### Instructions to follow
Print the data exactly as written, line for line, and leave its pictures behind.

[Dataset extract — start]

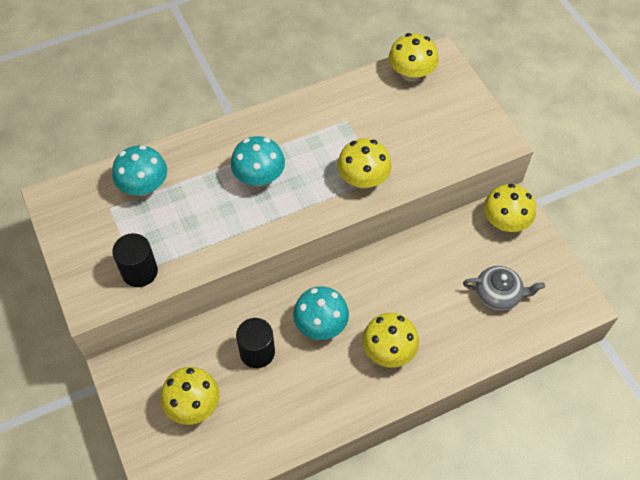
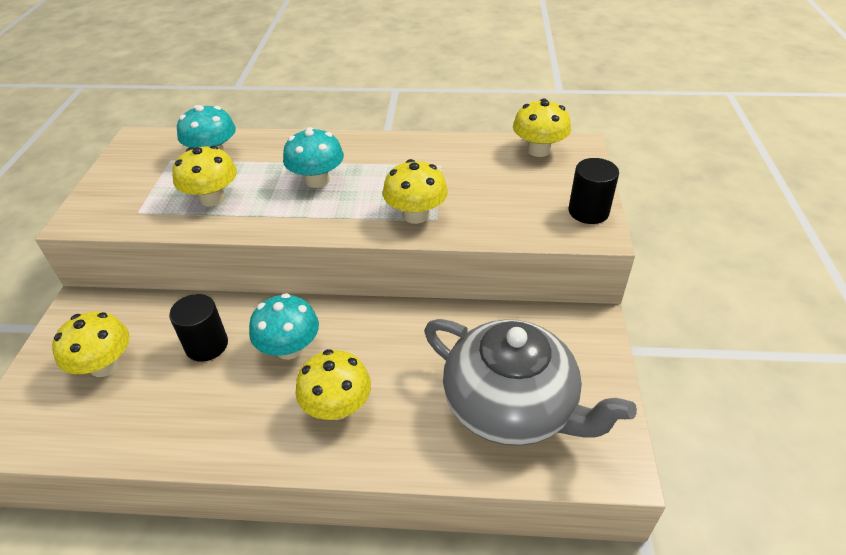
camera: 30 degrees right, 15 degrees down
(139, 271) = (141, 212): black cylinder -> black cylinder (588, 211)
(498, 294) = (511, 405): grey teapot -> grey teapot, size x2.04
(505, 222) = (572, 334): yellow mushroom -> yellow mushroom (212, 198)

[Dataset extract — finish]

### Exercise output
camera: 30 degrees right, 15 degrees down
(139, 271) = (141, 212): black cylinder -> black cylinder (588, 211)
(498, 294) = (511, 405): grey teapot -> grey teapot, size x2.04
(505, 222) = (572, 334): yellow mushroom -> yellow mushroom (212, 198)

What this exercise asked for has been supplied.